● PROBLEM TO WORK ON:
Please reproduce all entries word for word, leaving every image behind.

● MATERIAL PROVIDED:
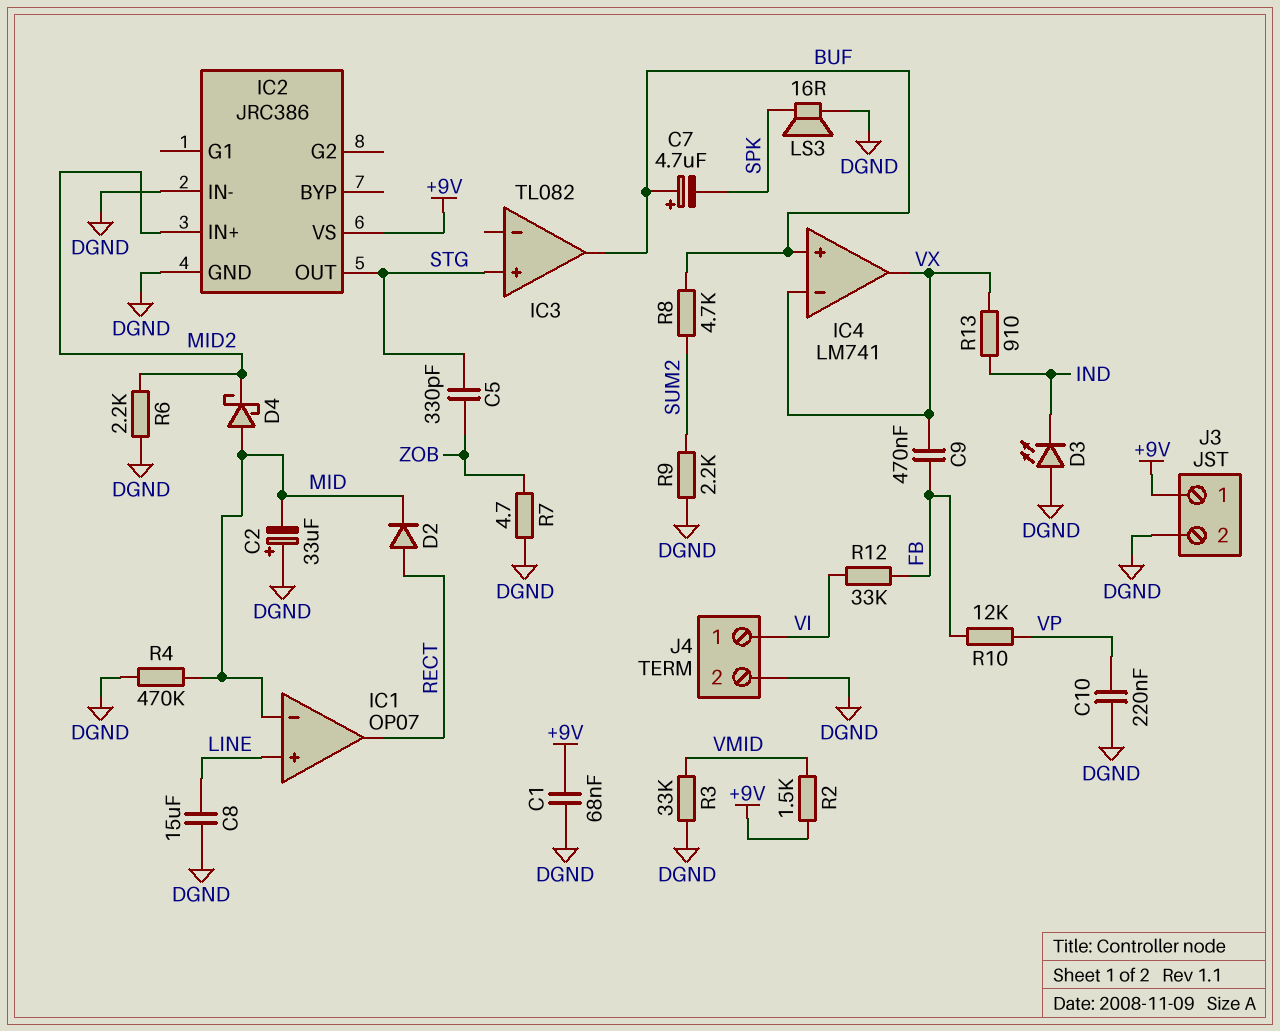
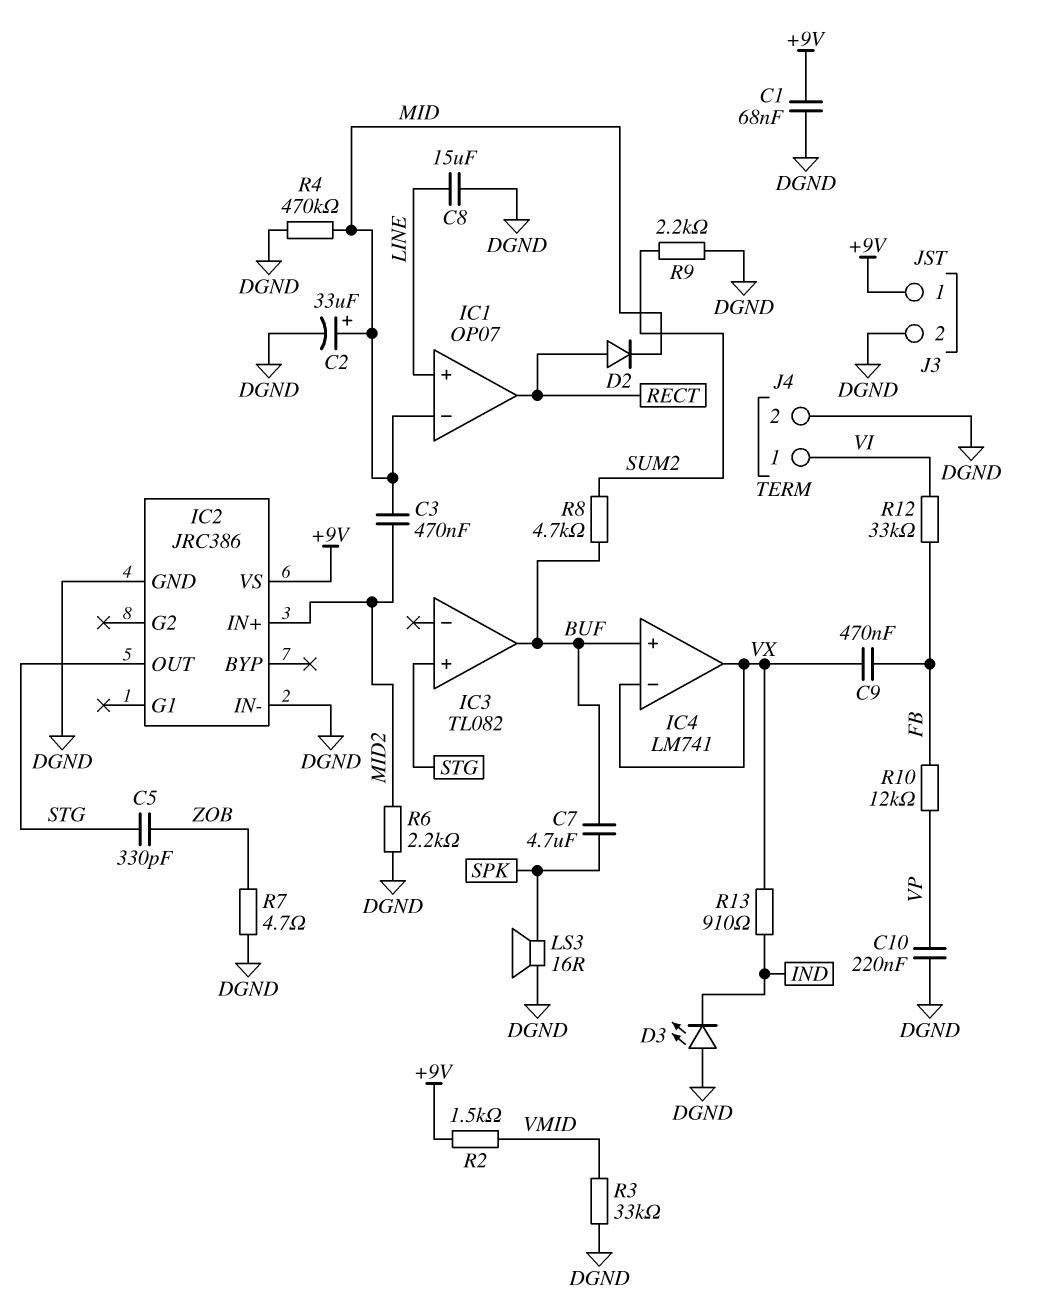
C2: 33uF (plus DGND, minus MID) -> 33uF (plus MID, minus DGND)
C3: none -> 470nF (MID, MID2)
C7: 4.7uF (plus BUF, minus SPK) -> 4.7uF (BUF, SPK)
D4: schottky (A MID, K MID2) -> none

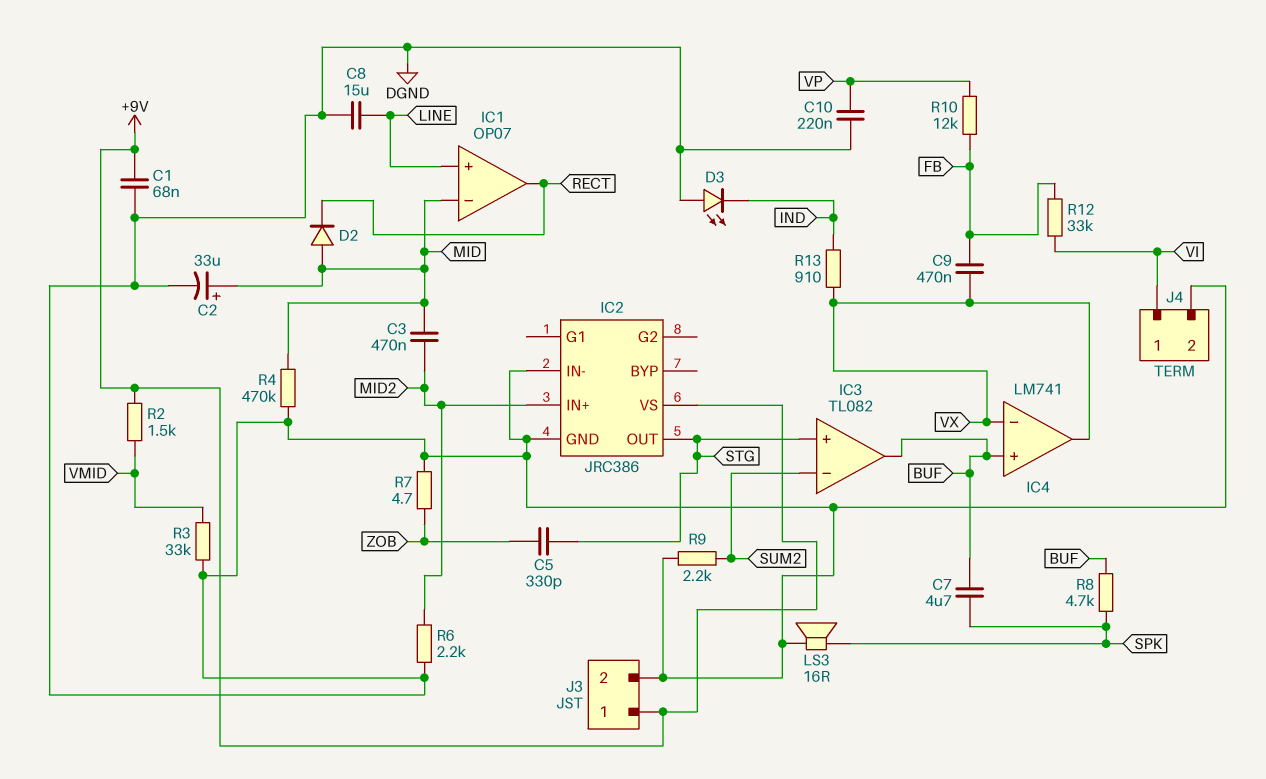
D2: diode (A RECT, K MID) -> diode (A MID, K RECT)
IC3 pin in-: none -> SUM2
R8: 4.7k (BUF, SUM2) -> 4.7k (BUF, SPK)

● RESULT OF THIS TASK:
C2: 33uF (plus DGND, minus MID) -> 33uF (plus MID, minus DGND)
C3: none -> 470nF (MID, MID2)
C7: 4.7uF (plus BUF, minus SPK) -> 4.7uF (BUF, SPK)
D4: schottky (A MID, K MID2) -> none

D2: diode (A RECT, K MID) -> diode (A MID, K RECT)
IC3 pin in-: none -> SUM2
R8: 4.7k (BUF, SUM2) -> 4.7k (BUF, SPK)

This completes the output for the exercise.